■ **WORK REQUEST**
Print, from the listing below, the lines starting at the line containing "C203: 1.5uF (plus" and ending at the line containing "SW202: switch (GND, VCC) -> switch (GND, KEY)", exactly as they stand, and print nothing else.

= Beginning of Section =

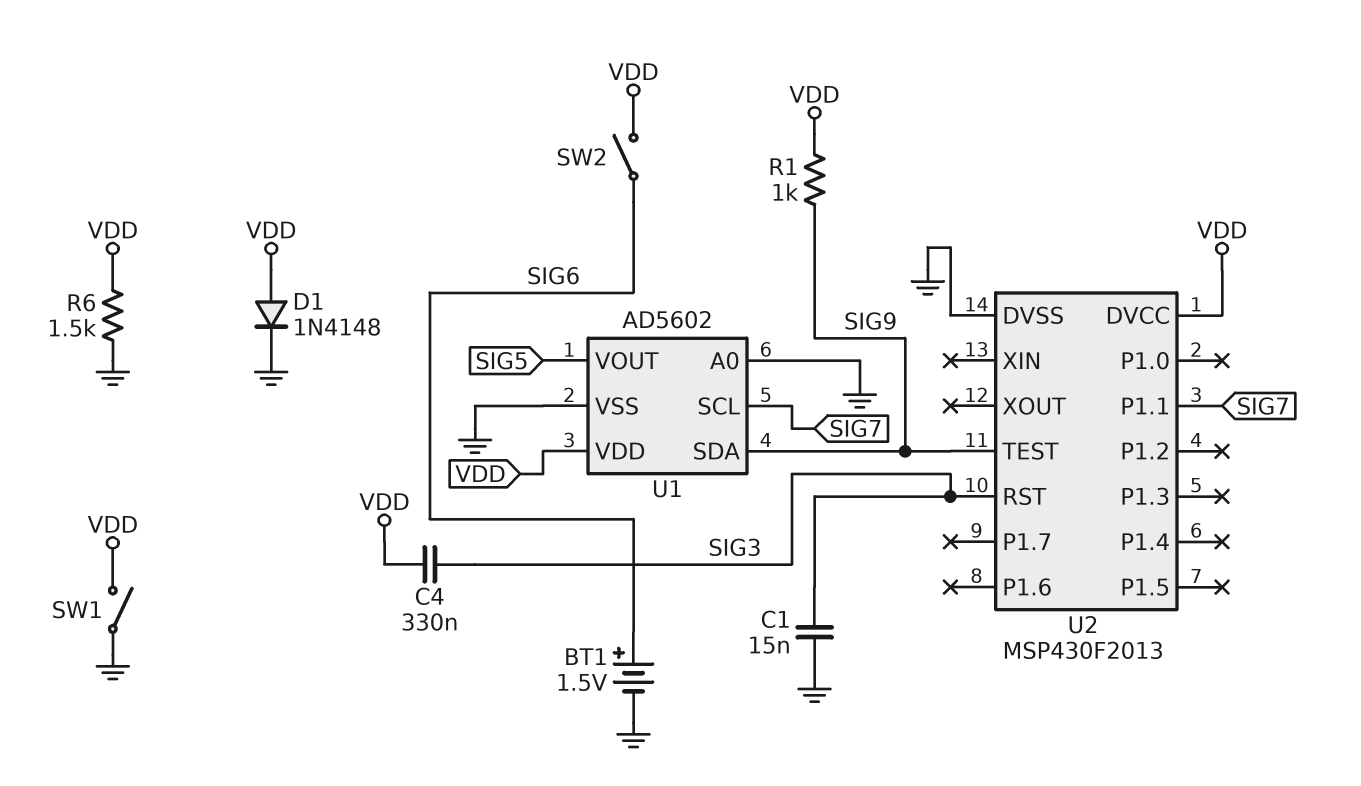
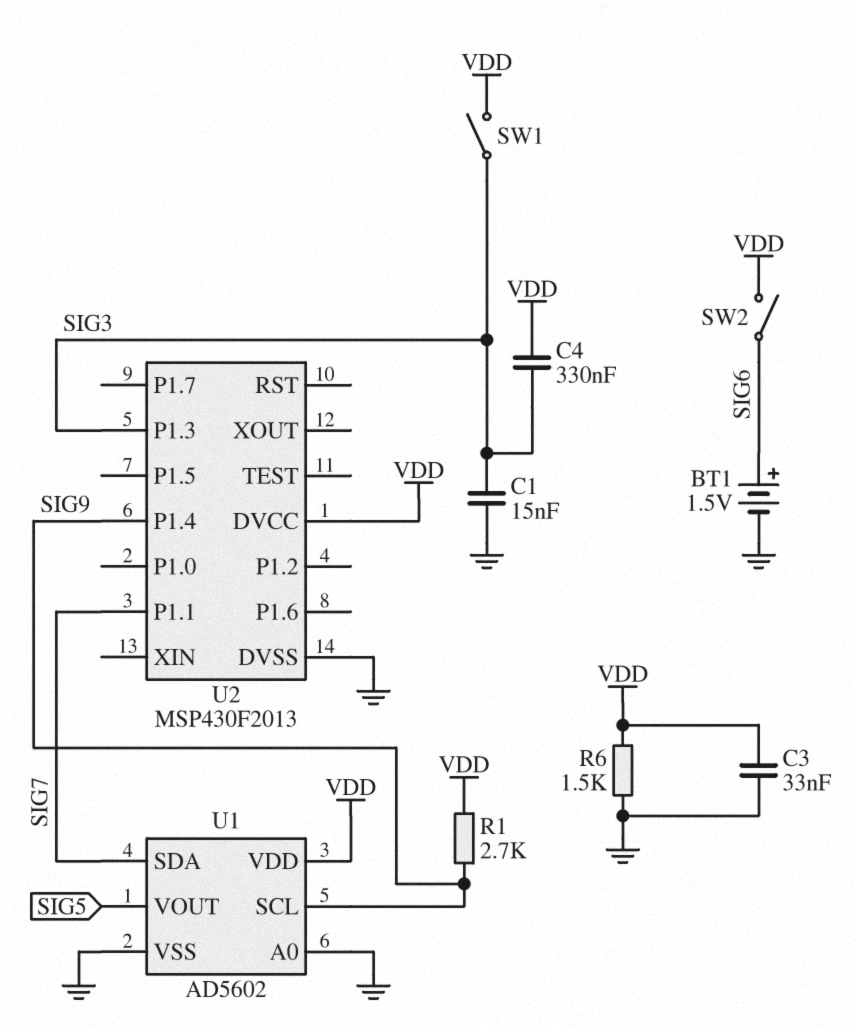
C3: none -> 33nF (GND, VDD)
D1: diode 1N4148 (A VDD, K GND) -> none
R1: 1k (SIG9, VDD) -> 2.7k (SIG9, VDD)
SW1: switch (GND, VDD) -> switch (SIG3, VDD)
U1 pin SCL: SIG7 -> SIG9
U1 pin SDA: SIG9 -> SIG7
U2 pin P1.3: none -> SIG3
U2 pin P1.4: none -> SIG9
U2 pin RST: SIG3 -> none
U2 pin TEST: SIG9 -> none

= End of Section =
= Beginning of Section =

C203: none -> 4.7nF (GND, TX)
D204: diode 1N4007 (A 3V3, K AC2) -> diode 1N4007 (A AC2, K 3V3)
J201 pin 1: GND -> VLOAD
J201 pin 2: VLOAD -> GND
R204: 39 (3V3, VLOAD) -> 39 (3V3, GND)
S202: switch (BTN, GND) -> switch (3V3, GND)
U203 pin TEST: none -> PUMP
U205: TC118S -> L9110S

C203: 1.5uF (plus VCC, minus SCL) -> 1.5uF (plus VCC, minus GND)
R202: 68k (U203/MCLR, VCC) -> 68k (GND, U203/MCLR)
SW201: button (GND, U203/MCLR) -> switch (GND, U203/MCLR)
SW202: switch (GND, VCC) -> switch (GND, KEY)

= End of Section =
= Beginning of Section =

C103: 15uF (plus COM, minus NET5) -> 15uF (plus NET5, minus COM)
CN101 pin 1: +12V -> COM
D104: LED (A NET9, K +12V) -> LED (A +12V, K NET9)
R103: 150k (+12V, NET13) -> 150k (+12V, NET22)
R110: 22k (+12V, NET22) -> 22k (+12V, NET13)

= End of Section =

■ **WRITTEN RESPONSE**
C203: 1.5uF (plus VCC, minus SCL) -> 1.5uF (plus VCC, minus GND)
R202: 68k (U203/MCLR, VCC) -> 68k (GND, U203/MCLR)
SW201: button (GND, U203/MCLR) -> switch (GND, U203/MCLR)
SW202: switch (GND, VCC) -> switch (GND, KEY)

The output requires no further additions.